Output consists of the line that contains "white watering can [186,323,352,424]" plus every later line of the material below, each one duplicated exactly.

* [Recorded data]
----------------------------------------
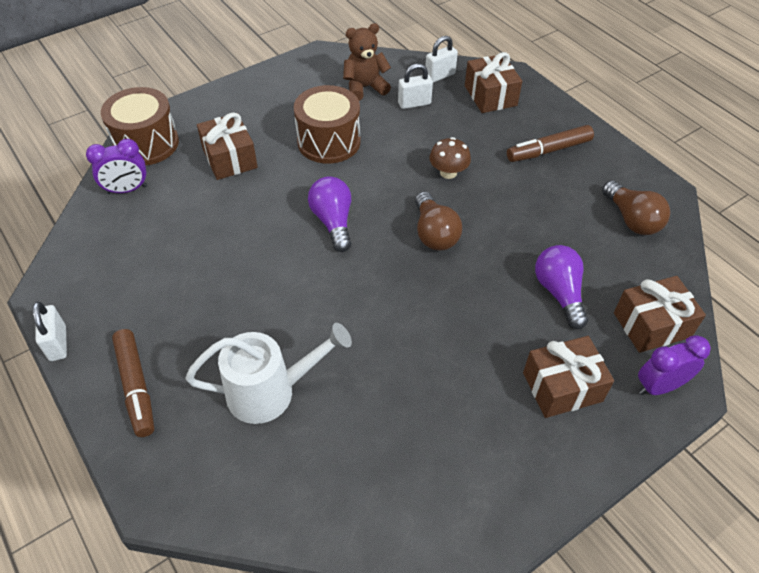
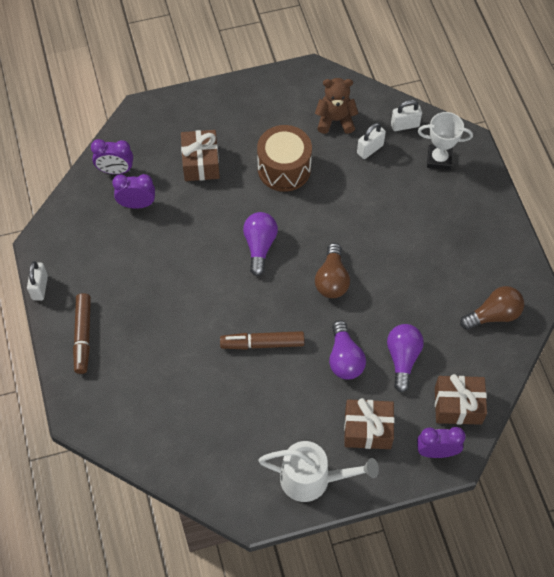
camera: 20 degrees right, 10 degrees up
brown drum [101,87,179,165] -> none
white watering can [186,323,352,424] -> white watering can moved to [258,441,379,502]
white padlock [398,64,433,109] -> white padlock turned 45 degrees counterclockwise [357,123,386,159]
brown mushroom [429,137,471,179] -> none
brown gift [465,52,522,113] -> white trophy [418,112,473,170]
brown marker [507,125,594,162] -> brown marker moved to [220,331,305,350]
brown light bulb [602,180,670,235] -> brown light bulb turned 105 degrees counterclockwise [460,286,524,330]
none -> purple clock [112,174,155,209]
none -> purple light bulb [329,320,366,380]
----------------------------------------
* [Solved exercise]
white watering can [186,323,352,424] -> white watering can moved to [258,441,379,502]
white padlock [398,64,433,109] -> white padlock turned 45 degrees counterclockwise [357,123,386,159]
brown mushroom [429,137,471,179] -> none
brown gift [465,52,522,113] -> white trophy [418,112,473,170]
brown marker [507,125,594,162] -> brown marker moved to [220,331,305,350]
brown light bulb [602,180,670,235] -> brown light bulb turned 105 degrees counterclockwise [460,286,524,330]
none -> purple clock [112,174,155,209]
none -> purple light bulb [329,320,366,380]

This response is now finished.